TASK STATEMENT
If a line in the entries contains the string "none", include that line in your answer.

START EXCERPTED RECORDS

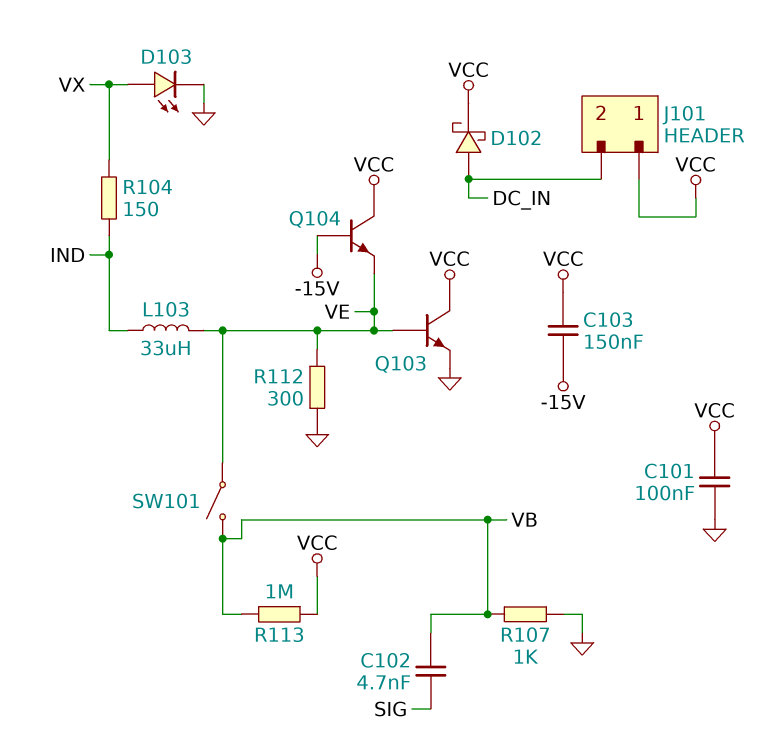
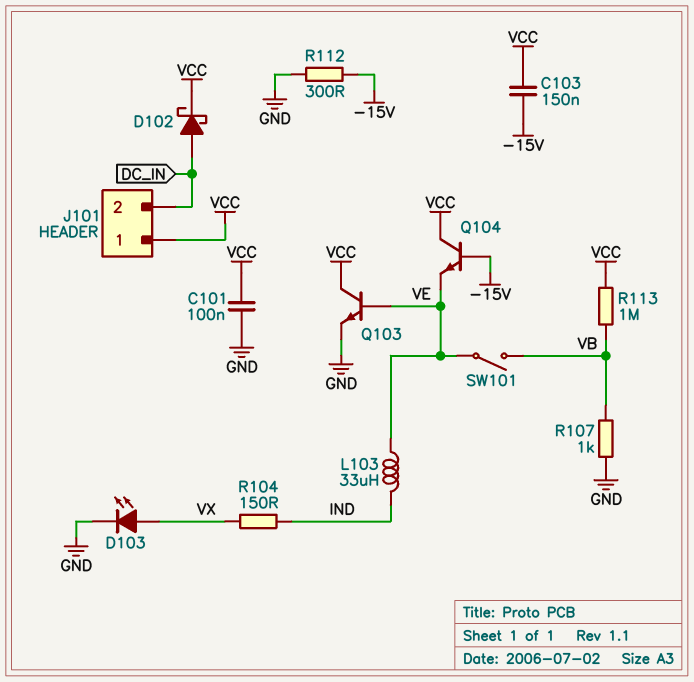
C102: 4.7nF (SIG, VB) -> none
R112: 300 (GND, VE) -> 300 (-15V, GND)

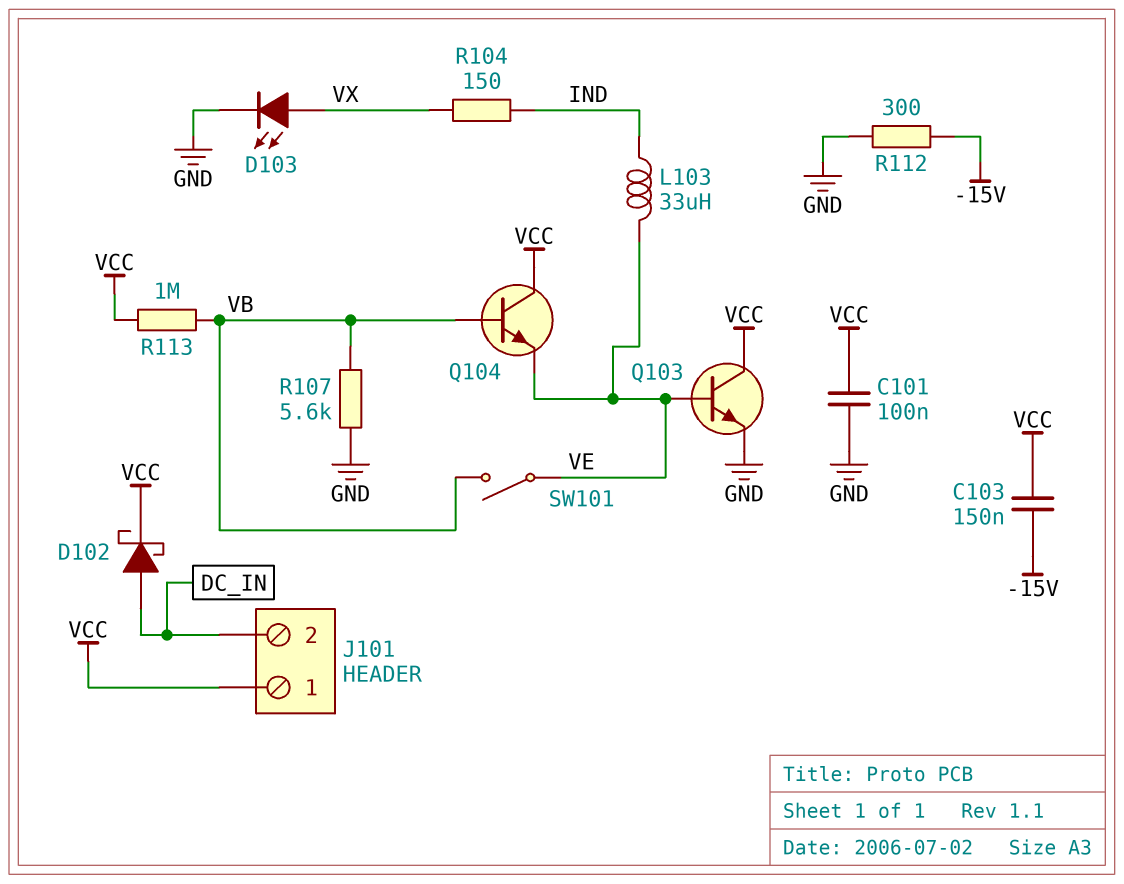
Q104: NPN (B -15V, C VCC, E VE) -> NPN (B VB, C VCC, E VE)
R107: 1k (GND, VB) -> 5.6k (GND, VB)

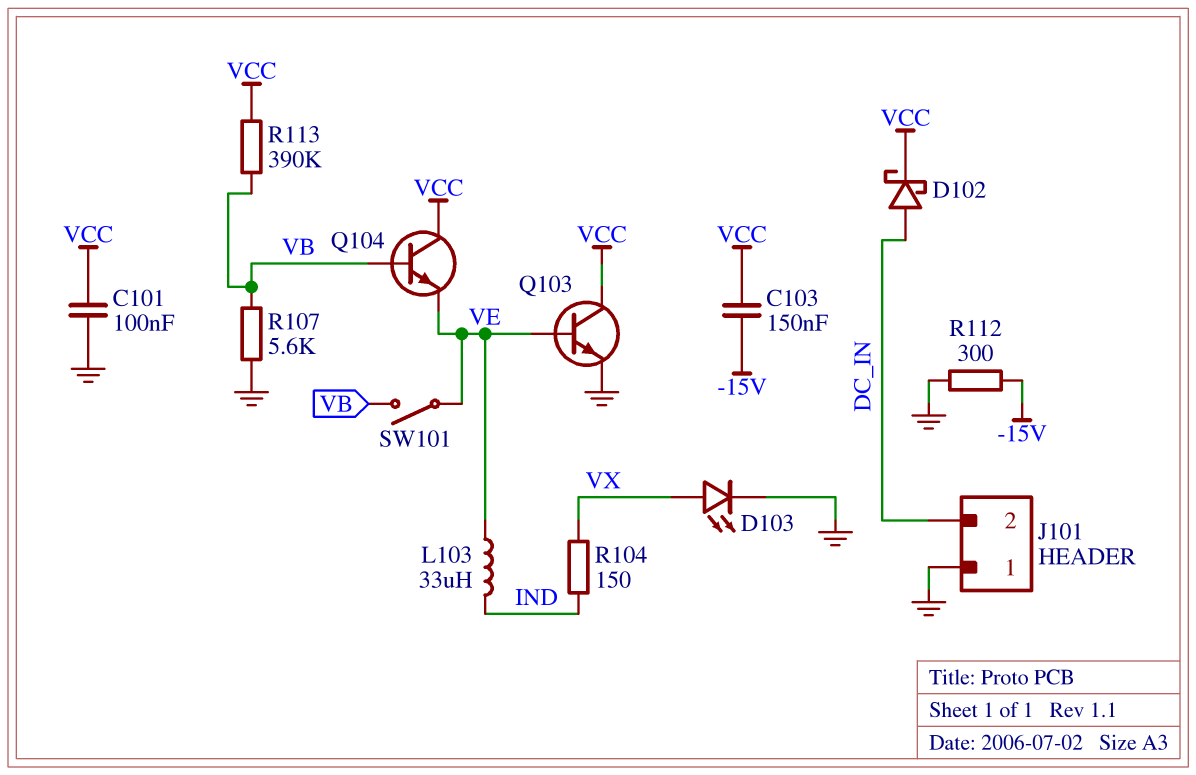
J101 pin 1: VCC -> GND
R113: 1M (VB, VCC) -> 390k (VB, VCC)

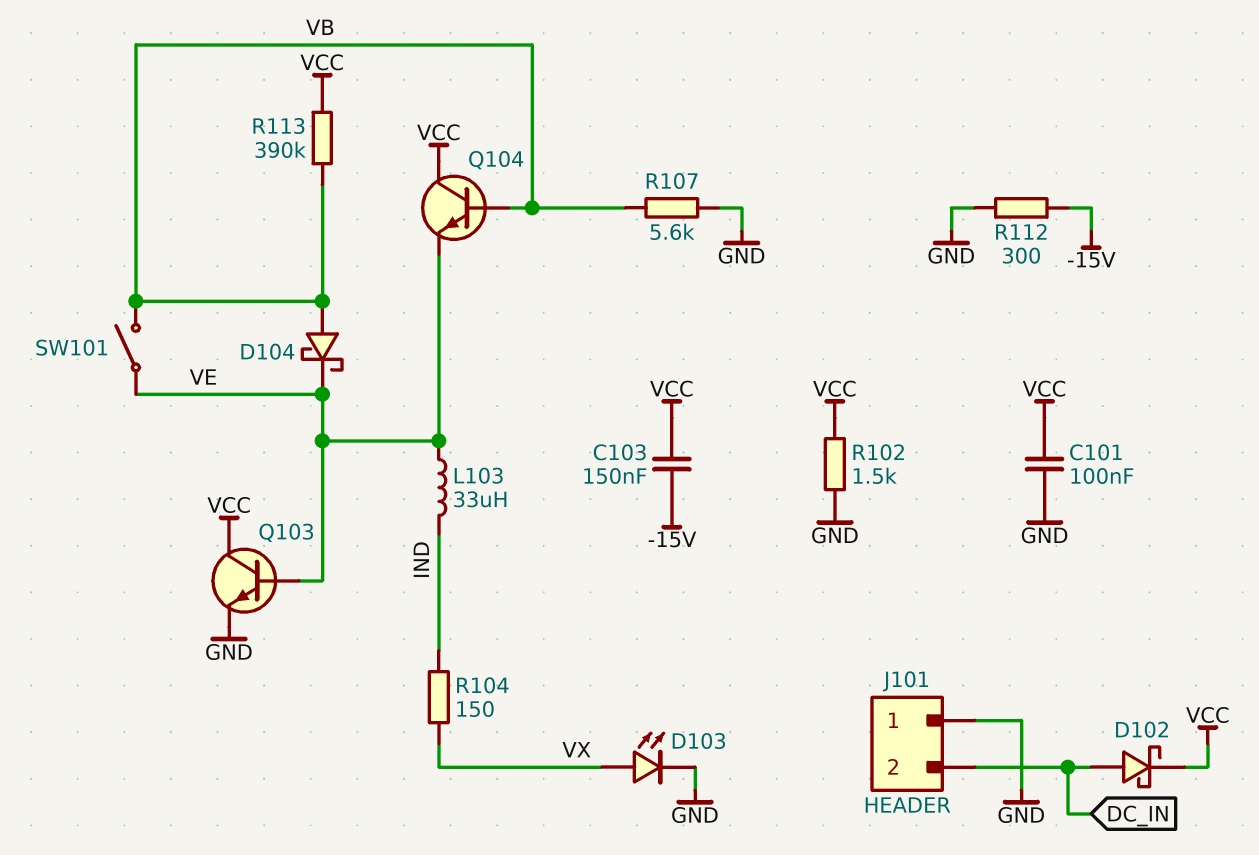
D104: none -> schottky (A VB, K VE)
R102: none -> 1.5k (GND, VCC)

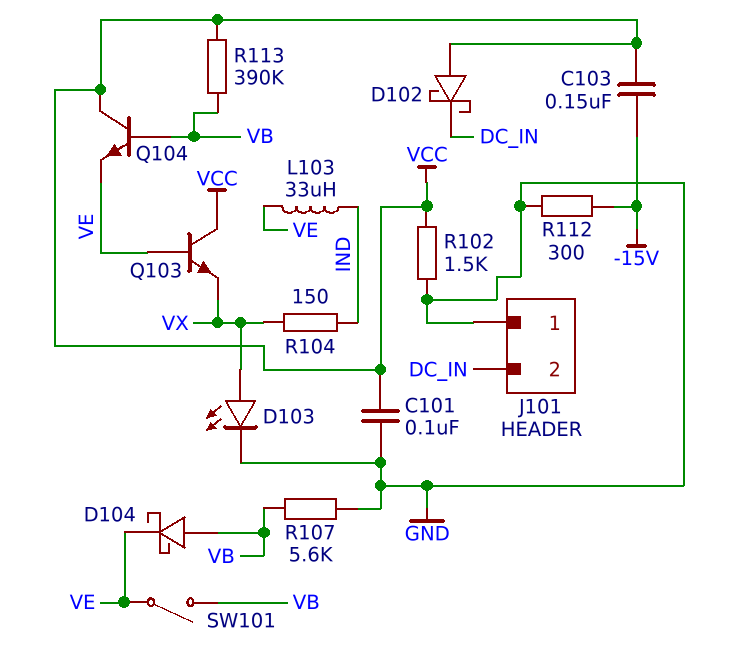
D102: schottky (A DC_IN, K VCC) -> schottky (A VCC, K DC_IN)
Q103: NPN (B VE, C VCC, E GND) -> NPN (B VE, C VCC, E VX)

END EXCERPTED RECORDS
START EXCERPTED RECORDS

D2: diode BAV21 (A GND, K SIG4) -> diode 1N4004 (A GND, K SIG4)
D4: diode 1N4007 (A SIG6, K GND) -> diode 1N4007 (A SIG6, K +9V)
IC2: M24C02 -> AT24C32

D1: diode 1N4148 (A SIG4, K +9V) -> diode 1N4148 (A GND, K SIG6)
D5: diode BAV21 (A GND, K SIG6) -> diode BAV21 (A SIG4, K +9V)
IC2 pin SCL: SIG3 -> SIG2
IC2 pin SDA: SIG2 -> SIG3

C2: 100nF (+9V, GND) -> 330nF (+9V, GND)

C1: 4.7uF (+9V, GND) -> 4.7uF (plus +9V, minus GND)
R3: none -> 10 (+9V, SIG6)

END EXCERPTED RECORDS
START EXCERPTED RECORDS

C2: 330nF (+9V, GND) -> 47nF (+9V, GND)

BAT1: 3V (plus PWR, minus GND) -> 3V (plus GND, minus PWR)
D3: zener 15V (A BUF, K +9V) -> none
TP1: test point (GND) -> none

END EXCERPTED RECORDS

TASK ANSWER
C102: 4.7nF (SIG, VB) -> none
D104: none -> schottky (A VB, K VE)
R102: none -> 1.5k (GND, VCC)
R3: none -> 10 (+9V, SIG6)
D3: zener 15V (A BUF, K +9V) -> none
TP1: test point (GND) -> none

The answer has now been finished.